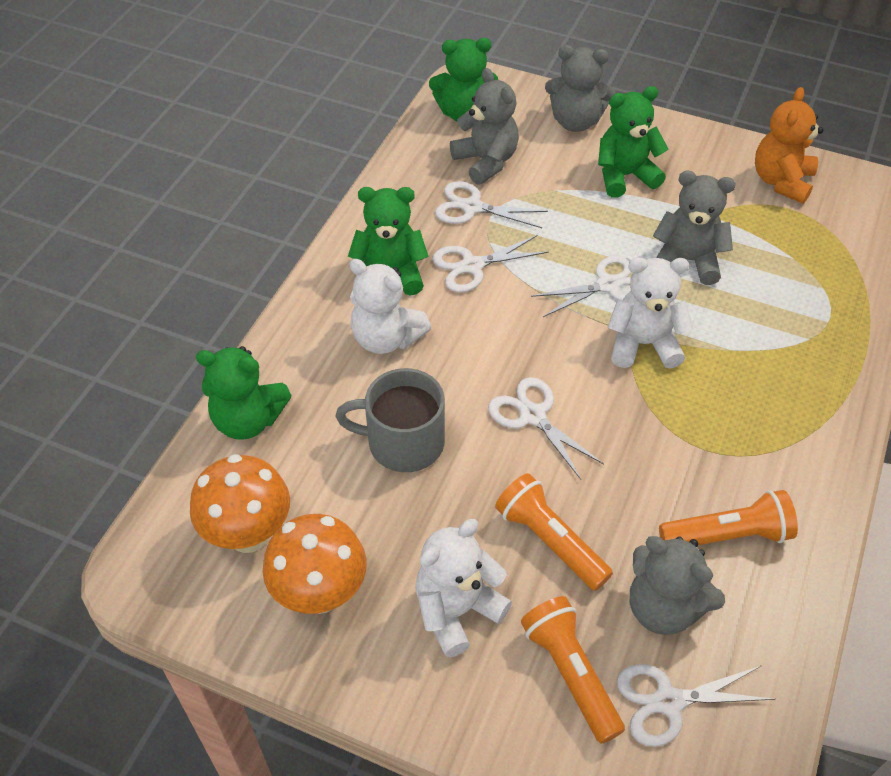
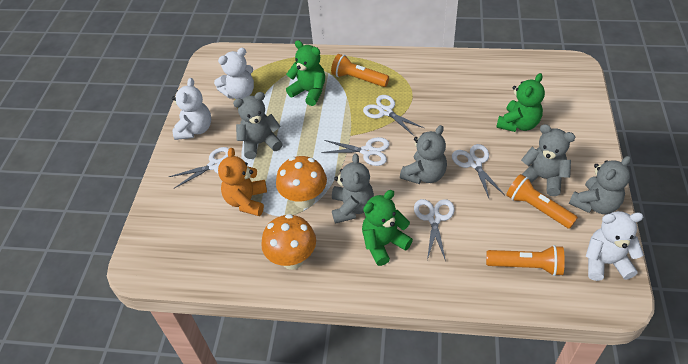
green teddy bear: 4 -> 3
grey mug: 1 -> 0
grey teddy bear: 4 -> 5

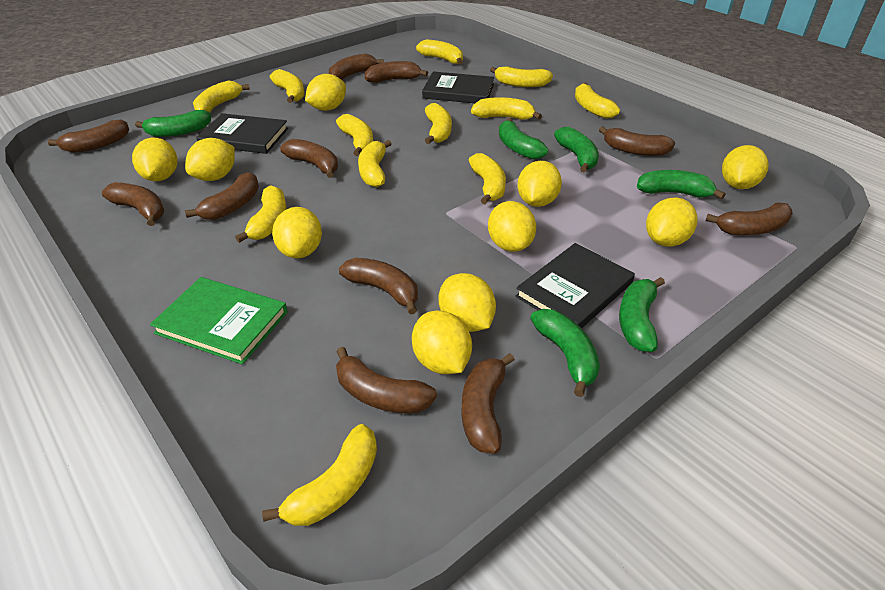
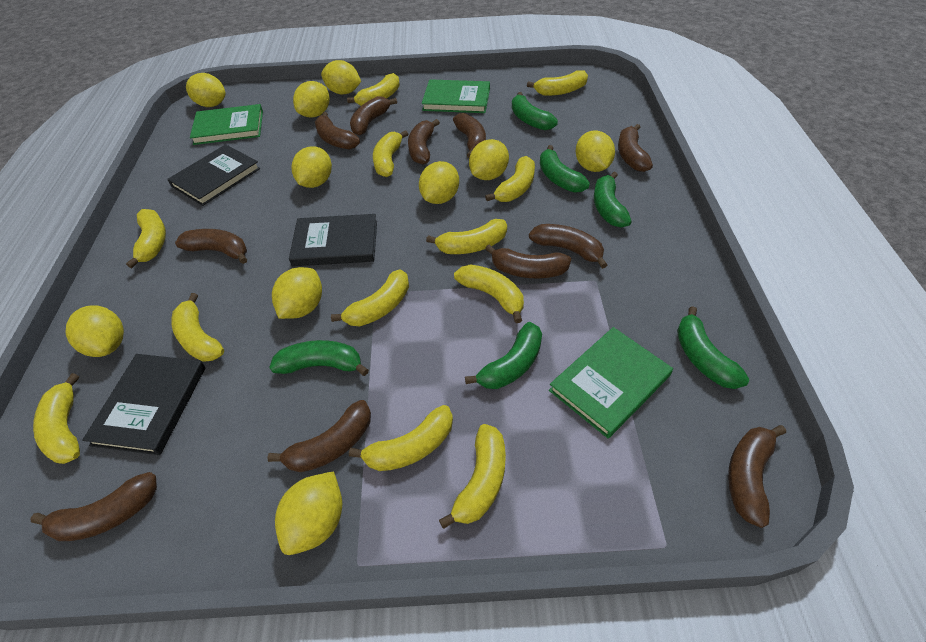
green book: 1 -> 3

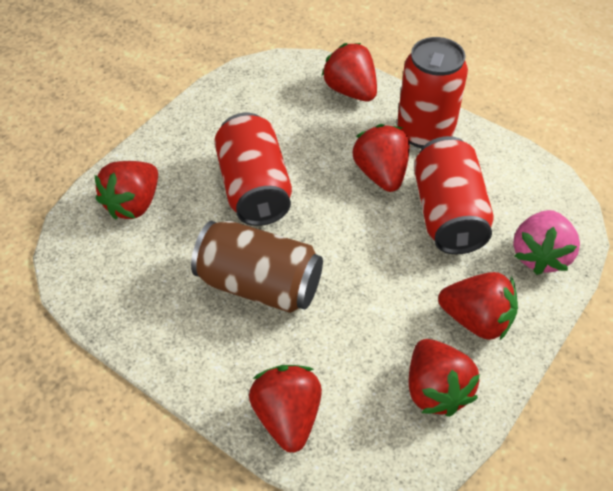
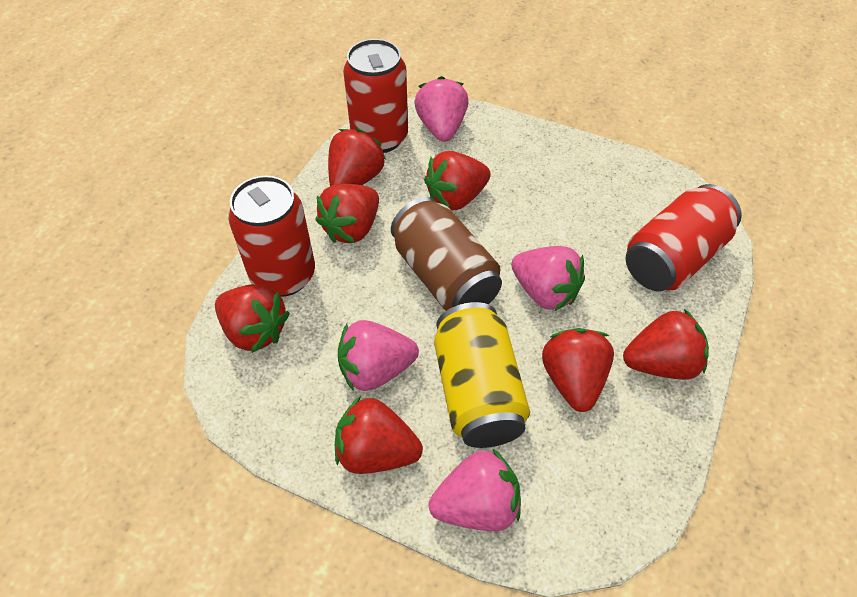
pink strawberry: 1 -> 4
red strawberry: 6 -> 7
yellow can: 0 -> 1

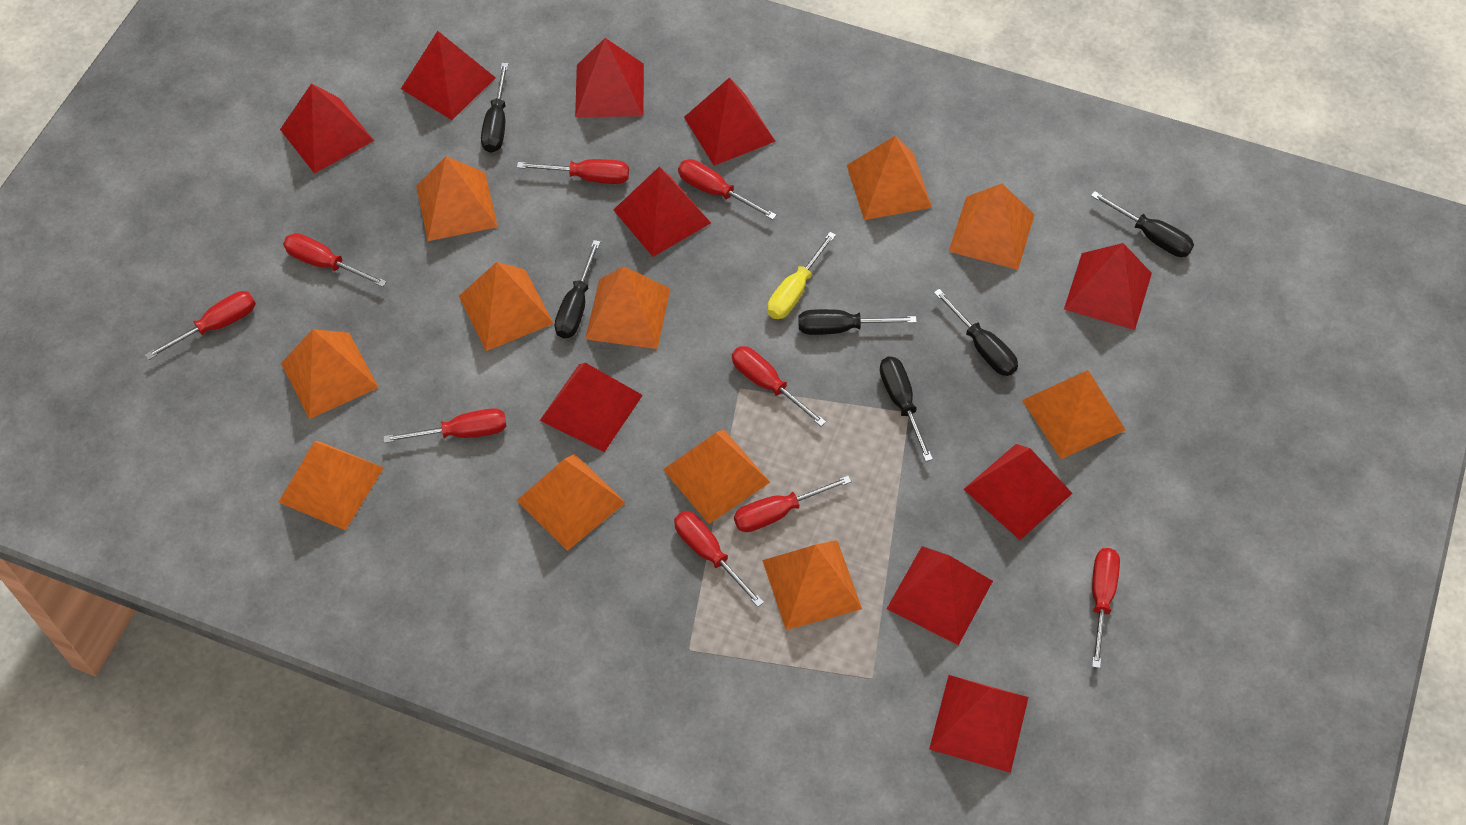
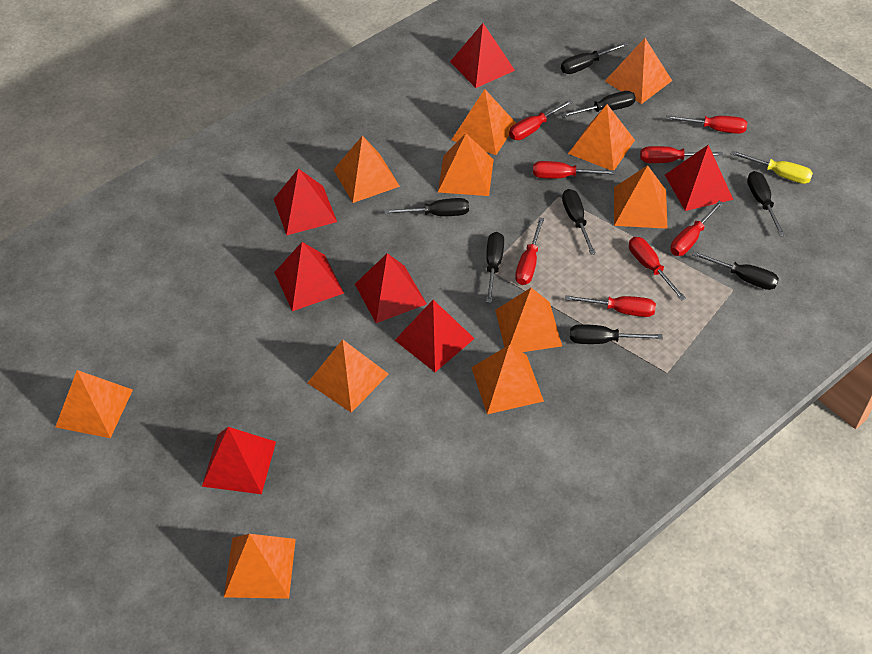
black screwdriver: 6 -> 8
red pyramid: 10 -> 7
red screwdriver: 9 -> 8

● TASK BRIEF
Please copy the data above exactly, omitting the pictures.

● THE ANSWER
green teddy bear: 4 -> 3
grey mug: 1 -> 0
grey teddy bear: 4 -> 5

green book: 1 -> 3

pink strawberry: 1 -> 4
red strawberry: 6 -> 7
yellow can: 0 -> 1

black screwdriver: 6 -> 8
red pyramid: 10 -> 7
red screwdriver: 9 -> 8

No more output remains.